Set problem:
Count the lines in the listing below that contain the string "pink", treating uppercase and lowercase as different. Give only the number.

Given information:
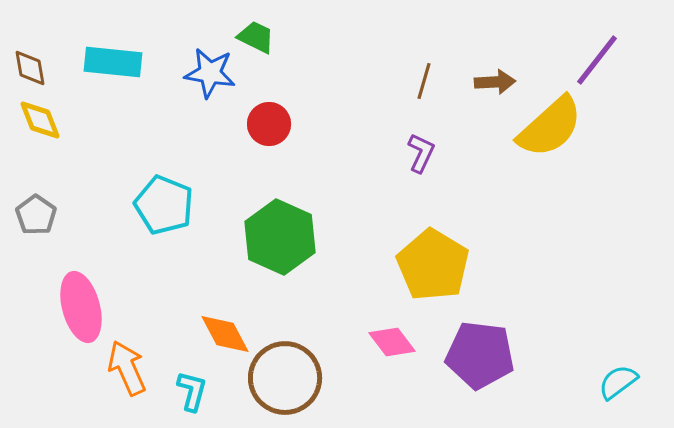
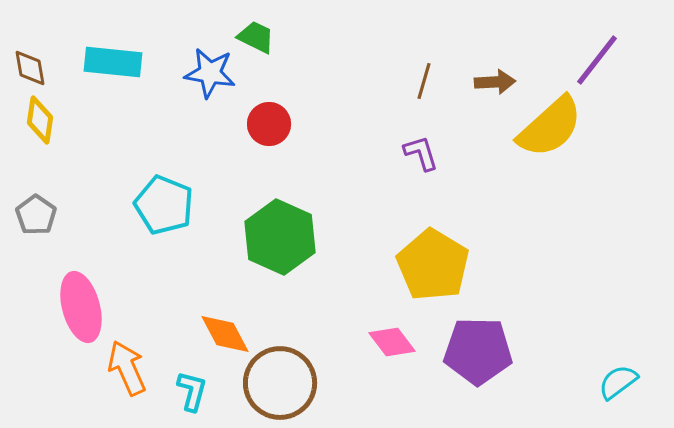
yellow diamond: rotated 30 degrees clockwise
purple L-shape: rotated 42 degrees counterclockwise
purple pentagon: moved 2 px left, 4 px up; rotated 6 degrees counterclockwise
brown circle: moved 5 px left, 5 px down
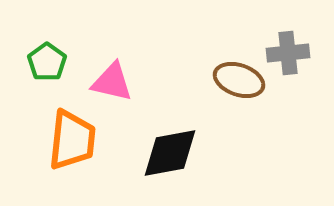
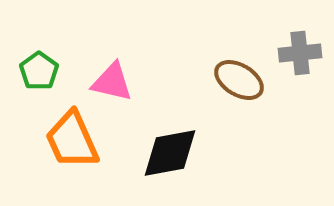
gray cross: moved 12 px right
green pentagon: moved 8 px left, 9 px down
brown ellipse: rotated 12 degrees clockwise
orange trapezoid: rotated 150 degrees clockwise
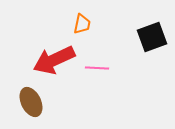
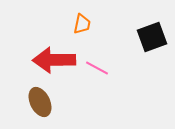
red arrow: rotated 24 degrees clockwise
pink line: rotated 25 degrees clockwise
brown ellipse: moved 9 px right
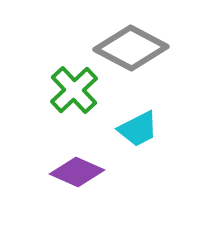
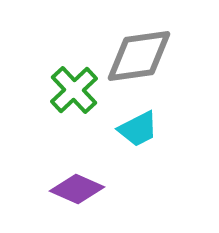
gray diamond: moved 8 px right, 8 px down; rotated 36 degrees counterclockwise
purple diamond: moved 17 px down
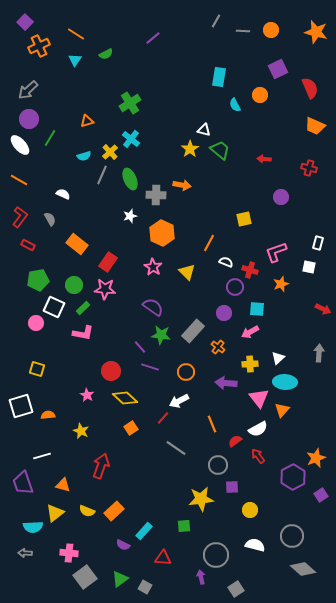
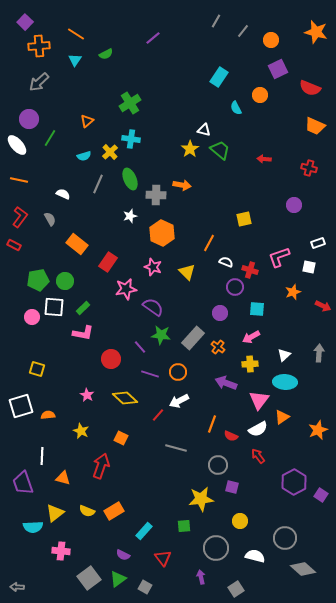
orange circle at (271, 30): moved 10 px down
gray line at (243, 31): rotated 56 degrees counterclockwise
orange cross at (39, 46): rotated 20 degrees clockwise
cyan rectangle at (219, 77): rotated 24 degrees clockwise
red semicircle at (310, 88): rotated 135 degrees clockwise
gray arrow at (28, 90): moved 11 px right, 8 px up
cyan semicircle at (235, 105): moved 1 px right, 3 px down
orange triangle at (87, 121): rotated 24 degrees counterclockwise
cyan cross at (131, 139): rotated 30 degrees counterclockwise
white ellipse at (20, 145): moved 3 px left
gray line at (102, 175): moved 4 px left, 9 px down
orange line at (19, 180): rotated 18 degrees counterclockwise
purple circle at (281, 197): moved 13 px right, 8 px down
white rectangle at (318, 243): rotated 56 degrees clockwise
red rectangle at (28, 245): moved 14 px left
pink L-shape at (276, 252): moved 3 px right, 5 px down
pink star at (153, 267): rotated 12 degrees counterclockwise
orange star at (281, 284): moved 12 px right, 8 px down
green circle at (74, 285): moved 9 px left, 4 px up
pink star at (105, 289): moved 21 px right; rotated 15 degrees counterclockwise
white square at (54, 307): rotated 20 degrees counterclockwise
red arrow at (323, 309): moved 3 px up
purple circle at (224, 313): moved 4 px left
pink circle at (36, 323): moved 4 px left, 6 px up
gray rectangle at (193, 331): moved 7 px down
pink arrow at (250, 332): moved 1 px right, 5 px down
white triangle at (278, 358): moved 6 px right, 3 px up
purple line at (150, 367): moved 7 px down
red circle at (111, 371): moved 12 px up
orange circle at (186, 372): moved 8 px left
purple arrow at (226, 383): rotated 15 degrees clockwise
pink triangle at (259, 398): moved 2 px down; rotated 15 degrees clockwise
orange triangle at (282, 410): moved 7 px down; rotated 14 degrees clockwise
red line at (163, 418): moved 5 px left, 3 px up
orange line at (212, 424): rotated 42 degrees clockwise
orange square at (131, 428): moved 10 px left, 10 px down; rotated 32 degrees counterclockwise
red semicircle at (235, 441): moved 4 px left, 5 px up; rotated 120 degrees counterclockwise
gray line at (176, 448): rotated 20 degrees counterclockwise
white line at (42, 456): rotated 72 degrees counterclockwise
orange star at (316, 458): moved 2 px right, 28 px up
purple hexagon at (293, 477): moved 1 px right, 5 px down
orange triangle at (63, 485): moved 7 px up
purple square at (232, 487): rotated 16 degrees clockwise
purple square at (321, 495): rotated 24 degrees counterclockwise
yellow circle at (250, 510): moved 10 px left, 11 px down
orange rectangle at (114, 511): rotated 12 degrees clockwise
gray circle at (292, 536): moved 7 px left, 2 px down
purple semicircle at (123, 545): moved 10 px down
white semicircle at (255, 545): moved 11 px down
gray arrow at (25, 553): moved 8 px left, 34 px down
pink cross at (69, 553): moved 8 px left, 2 px up
gray circle at (216, 555): moved 7 px up
red triangle at (163, 558): rotated 48 degrees clockwise
gray square at (85, 577): moved 4 px right, 1 px down
green triangle at (120, 579): moved 2 px left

Completed exercise:
8